> _Task prompt_
Copy out exactly the stretch of the listing below that begins at the line containing "R117: 150 (GND, VX) -> 120 (GND, VX)" and ends at the line containing "R102: 130 (AGND, W3) -> 130 (5V, W3)", and copy nothing outside it.

BEGIN

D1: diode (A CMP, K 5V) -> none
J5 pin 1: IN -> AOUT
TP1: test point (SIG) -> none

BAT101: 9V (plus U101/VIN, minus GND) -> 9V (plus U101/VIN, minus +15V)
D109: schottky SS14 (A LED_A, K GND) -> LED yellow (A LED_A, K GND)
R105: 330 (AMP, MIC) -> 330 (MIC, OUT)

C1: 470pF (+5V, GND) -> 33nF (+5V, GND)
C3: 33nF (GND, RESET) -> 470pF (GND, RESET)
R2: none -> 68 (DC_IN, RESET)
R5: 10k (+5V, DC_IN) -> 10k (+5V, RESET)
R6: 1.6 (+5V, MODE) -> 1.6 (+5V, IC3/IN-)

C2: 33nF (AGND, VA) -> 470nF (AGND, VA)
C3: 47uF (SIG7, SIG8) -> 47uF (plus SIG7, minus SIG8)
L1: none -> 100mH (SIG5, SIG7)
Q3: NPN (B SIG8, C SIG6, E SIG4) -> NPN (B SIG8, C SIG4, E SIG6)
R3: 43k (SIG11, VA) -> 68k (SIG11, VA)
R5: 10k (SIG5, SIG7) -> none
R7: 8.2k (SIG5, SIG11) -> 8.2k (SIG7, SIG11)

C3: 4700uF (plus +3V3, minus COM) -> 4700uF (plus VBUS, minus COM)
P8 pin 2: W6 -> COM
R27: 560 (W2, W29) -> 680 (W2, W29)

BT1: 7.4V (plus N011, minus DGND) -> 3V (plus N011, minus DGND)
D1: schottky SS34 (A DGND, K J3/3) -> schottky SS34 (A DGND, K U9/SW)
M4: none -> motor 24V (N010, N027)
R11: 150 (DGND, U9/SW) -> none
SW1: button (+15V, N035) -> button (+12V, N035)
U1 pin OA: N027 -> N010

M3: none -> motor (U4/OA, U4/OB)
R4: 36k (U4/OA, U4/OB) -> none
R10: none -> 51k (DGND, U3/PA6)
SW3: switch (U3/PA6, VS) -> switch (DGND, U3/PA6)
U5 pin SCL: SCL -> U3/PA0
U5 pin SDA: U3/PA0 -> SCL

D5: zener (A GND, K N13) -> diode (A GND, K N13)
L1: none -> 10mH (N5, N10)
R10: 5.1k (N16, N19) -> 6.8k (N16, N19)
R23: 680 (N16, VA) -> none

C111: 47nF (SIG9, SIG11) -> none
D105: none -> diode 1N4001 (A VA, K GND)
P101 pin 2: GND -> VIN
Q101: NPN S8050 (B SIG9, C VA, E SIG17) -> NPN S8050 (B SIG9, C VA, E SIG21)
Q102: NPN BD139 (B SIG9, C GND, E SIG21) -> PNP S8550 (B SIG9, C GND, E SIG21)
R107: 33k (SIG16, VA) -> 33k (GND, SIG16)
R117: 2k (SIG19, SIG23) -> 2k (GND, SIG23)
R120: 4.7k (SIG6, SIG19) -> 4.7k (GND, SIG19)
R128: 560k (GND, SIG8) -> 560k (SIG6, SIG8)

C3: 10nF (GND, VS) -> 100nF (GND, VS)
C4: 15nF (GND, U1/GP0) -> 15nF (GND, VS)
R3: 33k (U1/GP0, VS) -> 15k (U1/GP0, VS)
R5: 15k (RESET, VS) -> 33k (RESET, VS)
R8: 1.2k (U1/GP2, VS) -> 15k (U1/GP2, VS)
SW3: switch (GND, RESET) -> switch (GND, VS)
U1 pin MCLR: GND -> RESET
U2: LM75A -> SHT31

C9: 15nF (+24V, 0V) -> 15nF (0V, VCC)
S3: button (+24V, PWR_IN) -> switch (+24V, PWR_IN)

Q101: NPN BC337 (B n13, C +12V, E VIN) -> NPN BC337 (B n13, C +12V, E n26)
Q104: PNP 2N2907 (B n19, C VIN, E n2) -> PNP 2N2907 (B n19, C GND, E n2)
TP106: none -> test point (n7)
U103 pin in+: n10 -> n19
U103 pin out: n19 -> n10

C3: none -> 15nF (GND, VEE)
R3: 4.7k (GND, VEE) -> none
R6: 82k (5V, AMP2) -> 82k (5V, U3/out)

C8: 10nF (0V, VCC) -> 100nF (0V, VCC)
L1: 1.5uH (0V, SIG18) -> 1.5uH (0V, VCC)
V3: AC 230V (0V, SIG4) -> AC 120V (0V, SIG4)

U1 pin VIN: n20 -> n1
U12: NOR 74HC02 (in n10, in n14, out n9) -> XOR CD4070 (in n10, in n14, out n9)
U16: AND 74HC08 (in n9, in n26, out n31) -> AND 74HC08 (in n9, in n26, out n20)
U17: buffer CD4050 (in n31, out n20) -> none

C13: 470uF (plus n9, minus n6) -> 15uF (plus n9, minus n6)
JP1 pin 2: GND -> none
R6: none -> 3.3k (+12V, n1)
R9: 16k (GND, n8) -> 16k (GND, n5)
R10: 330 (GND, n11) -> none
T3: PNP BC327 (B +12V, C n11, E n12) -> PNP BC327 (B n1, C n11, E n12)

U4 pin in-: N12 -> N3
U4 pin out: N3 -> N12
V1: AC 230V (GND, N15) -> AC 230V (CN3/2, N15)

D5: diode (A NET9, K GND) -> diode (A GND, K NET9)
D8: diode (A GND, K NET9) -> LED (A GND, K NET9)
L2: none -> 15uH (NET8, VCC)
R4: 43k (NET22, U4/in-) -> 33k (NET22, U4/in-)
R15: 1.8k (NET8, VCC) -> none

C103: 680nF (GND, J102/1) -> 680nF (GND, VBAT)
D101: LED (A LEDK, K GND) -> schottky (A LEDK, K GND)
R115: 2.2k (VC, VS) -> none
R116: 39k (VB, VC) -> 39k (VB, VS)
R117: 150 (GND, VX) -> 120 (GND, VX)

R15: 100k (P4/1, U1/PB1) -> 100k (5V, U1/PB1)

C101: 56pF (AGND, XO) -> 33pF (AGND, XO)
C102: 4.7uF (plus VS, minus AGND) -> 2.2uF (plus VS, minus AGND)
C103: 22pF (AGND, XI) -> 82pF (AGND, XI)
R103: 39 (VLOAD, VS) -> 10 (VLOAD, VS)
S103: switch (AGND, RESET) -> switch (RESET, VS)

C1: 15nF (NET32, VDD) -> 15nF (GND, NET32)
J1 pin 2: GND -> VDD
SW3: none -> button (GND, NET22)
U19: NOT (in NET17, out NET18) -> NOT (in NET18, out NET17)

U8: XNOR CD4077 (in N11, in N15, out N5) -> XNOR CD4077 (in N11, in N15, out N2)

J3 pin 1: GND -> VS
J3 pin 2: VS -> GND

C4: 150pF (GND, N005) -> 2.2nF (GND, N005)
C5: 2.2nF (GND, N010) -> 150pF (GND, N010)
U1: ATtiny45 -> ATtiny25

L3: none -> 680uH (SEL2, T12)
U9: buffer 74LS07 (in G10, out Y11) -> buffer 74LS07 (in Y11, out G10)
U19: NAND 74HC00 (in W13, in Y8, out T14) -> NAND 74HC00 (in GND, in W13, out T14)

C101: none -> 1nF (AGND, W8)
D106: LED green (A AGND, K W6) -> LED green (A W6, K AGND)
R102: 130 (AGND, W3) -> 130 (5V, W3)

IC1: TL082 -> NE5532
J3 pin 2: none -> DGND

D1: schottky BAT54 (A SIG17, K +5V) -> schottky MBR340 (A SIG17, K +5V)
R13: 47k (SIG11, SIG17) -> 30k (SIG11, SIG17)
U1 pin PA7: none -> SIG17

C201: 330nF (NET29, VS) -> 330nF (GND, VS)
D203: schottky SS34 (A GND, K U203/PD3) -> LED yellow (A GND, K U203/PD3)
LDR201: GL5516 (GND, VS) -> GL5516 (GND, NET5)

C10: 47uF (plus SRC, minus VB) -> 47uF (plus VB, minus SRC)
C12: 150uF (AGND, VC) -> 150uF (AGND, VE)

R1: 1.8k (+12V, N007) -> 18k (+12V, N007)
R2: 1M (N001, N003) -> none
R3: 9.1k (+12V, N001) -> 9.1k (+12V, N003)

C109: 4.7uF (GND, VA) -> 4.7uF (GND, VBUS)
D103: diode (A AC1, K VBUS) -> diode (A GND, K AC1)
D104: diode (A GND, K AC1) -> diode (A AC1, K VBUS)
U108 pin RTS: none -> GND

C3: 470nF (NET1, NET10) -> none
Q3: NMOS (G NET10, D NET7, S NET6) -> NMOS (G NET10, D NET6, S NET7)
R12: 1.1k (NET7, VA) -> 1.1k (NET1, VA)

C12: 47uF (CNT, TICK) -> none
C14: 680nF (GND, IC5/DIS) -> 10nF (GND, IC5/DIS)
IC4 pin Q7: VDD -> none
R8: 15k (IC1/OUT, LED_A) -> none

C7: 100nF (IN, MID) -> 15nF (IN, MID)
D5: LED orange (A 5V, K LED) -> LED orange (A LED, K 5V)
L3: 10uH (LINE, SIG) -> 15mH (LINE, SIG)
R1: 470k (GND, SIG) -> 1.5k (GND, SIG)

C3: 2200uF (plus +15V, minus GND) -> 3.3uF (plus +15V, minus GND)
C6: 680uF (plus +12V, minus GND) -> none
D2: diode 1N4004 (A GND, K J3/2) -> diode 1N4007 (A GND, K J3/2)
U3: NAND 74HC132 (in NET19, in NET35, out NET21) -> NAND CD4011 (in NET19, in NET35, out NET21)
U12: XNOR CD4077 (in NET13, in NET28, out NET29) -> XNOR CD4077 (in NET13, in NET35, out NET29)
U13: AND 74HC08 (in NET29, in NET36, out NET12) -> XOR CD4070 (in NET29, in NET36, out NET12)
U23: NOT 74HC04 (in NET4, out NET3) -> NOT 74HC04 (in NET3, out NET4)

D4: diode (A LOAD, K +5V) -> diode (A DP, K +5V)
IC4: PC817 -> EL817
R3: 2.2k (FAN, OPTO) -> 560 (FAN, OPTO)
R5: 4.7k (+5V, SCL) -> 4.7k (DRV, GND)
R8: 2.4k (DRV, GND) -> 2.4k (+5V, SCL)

END

> _Written solution_
R117: 150 (GND, VX) -> 120 (GND, VX)

R15: 100k (P4/1, U1/PB1) -> 100k (5V, U1/PB1)

C101: 56pF (AGND, XO) -> 33pF (AGND, XO)
C102: 4.7uF (plus VS, minus AGND) -> 2.2uF (plus VS, minus AGND)
C103: 22pF (AGND, XI) -> 82pF (AGND, XI)
R103: 39 (VLOAD, VS) -> 10 (VLOAD, VS)
S103: switch (AGND, RESET) -> switch (RESET, VS)

C1: 15nF (NET32, VDD) -> 15nF (GND, NET32)
J1 pin 2: GND -> VDD
SW3: none -> button (GND, NET22)
U19: NOT (in NET17, out NET18) -> NOT (in NET18, out NET17)

U8: XNOR CD4077 (in N11, in N15, out N5) -> XNOR CD4077 (in N11, in N15, out N2)

J3 pin 1: GND -> VS
J3 pin 2: VS -> GND

C4: 150pF (GND, N005) -> 2.2nF (GND, N005)
C5: 2.2nF (GND, N010) -> 150pF (GND, N010)
U1: ATtiny45 -> ATtiny25

L3: none -> 680uH (SEL2, T12)
U9: buffer 74LS07 (in G10, out Y11) -> buffer 74LS07 (in Y11, out G10)
U19: NAND 74HC00 (in W13, in Y8, out T14) -> NAND 74HC00 (in GND, in W13, out T14)

C101: none -> 1nF (AGND, W8)
D106: LED green (A AGND, K W6) -> LED green (A W6, K AGND)
R102: 130 (AGND, W3) -> 130 (5V, W3)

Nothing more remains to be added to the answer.